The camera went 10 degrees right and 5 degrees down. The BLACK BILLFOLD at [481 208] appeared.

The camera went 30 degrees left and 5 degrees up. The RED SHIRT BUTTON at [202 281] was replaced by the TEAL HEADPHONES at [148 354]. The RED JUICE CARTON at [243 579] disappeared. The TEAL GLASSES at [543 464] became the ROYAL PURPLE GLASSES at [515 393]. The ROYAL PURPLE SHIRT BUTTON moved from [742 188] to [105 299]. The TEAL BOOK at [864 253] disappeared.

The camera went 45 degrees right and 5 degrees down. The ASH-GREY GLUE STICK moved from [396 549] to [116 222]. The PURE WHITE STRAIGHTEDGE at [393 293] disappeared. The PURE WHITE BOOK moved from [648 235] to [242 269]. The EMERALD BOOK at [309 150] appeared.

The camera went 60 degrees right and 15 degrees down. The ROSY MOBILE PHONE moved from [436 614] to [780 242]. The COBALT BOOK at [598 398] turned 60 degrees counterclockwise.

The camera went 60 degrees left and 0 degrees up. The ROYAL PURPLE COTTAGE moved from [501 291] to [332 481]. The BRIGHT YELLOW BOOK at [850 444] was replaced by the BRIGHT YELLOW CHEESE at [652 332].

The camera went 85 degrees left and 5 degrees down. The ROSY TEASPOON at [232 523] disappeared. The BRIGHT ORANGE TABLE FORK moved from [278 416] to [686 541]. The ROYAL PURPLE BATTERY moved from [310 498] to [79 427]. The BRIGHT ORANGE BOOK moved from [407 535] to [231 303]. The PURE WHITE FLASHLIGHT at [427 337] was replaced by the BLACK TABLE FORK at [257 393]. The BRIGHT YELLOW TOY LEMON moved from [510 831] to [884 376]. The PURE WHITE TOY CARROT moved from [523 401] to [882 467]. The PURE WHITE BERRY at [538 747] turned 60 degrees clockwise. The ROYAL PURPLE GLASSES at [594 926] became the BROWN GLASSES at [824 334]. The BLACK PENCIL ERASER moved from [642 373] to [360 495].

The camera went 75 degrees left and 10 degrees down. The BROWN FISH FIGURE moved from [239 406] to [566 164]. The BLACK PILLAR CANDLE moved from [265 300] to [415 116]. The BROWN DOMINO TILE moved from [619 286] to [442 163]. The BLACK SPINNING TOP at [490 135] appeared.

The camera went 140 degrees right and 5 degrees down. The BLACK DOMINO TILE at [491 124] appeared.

###

:: To do ::
Could you set down each entry above word for word?

:: Exercise result ::
The camera went 10 degrees right and 5 degrees down. The BLACK BILLFOLD at [481 208] appeared.

The camera went 30 degrees left and 5 degrees up. The RED SHIRT BUTTON at [202 281] was replaced by the TEAL HEADPHONES at [148 354]. The RED JUICE CARTON at [243 579] disappeared. The TEAL GLASSES at [543 464] became the ROYAL PURPLE GLASSES at [515 393]. The ROYAL PURPLE SHIRT BUTTON moved from [742 188] to [105 299]. The TEAL BOOK at [864 253] disappeared.

The camera went 45 degrees right and 5 degrees down. The ASH-GREY GLUE STICK moved from [396 549] to [116 222]. The PURE WHITE STRAIGHTEDGE at [393 293] disappeared. The PURE WHITE BOOK moved from [648 235] to [242 269]. The EMERALD BOOK at [309 150] appeared.

The camera went 60 degrees right and 15 degrees down. The ROSY MOBILE PHONE moved from [436 614] to [780 242]. The COBALT BOOK at [598 398] turned 60 degrees counterclockwise.

The camera went 60 degrees left and 0 degrees up. The ROYAL PURPLE COTTAGE moved from [501 291] to [332 481]. The BRIGHT YELLOW BOOK at [850 444] was replaced by the BRIGHT YELLOW CHEESE at [652 332].

The camera went 85 degrees left and 5 degrees down. The ROSY TEASPOON at [232 523] disappeared. The BRIGHT ORANGE TABLE FORK moved from [278 416] to [686 541]. The ROYAL PURPLE BATTERY moved from [310 498] to [79 427]. The BRIGHT ORANGE BOOK moved from [407 535] to [231 303]. The PURE WHITE FLASHLIGHT at [427 337] was replaced by the BLACK TABLE FORK at [257 393]. The BRIGHT YELLOW TOY LEMON moved from [510 831] to [884 376]. The PURE WHITE TOY CARROT moved from [523 401] to [882 467]. The PURE WHITE BERRY at [538 747] turned 60 degrees clockwise. The ROYAL PURPLE GLASSES at [594 926] became the BROWN GLASSES at [824 334]. The BLACK PENCIL ERASER moved from [642 373] to [360 495].

The camera went 75 degrees left and 10 degrees down. The BROWN FISH FIGURE moved from [239 406] to [566 164]. The BLACK PILLAR CANDLE moved from [265 300] to [415 116]. The BROWN DOMINO TILE moved from [619 286] to [442 163]. The BLACK SPINNING TOP at [490 135] appeared.

The camera went 140 degrees right and 5 degrees down. The BLACK DOMINO TILE at [491 124] appeared.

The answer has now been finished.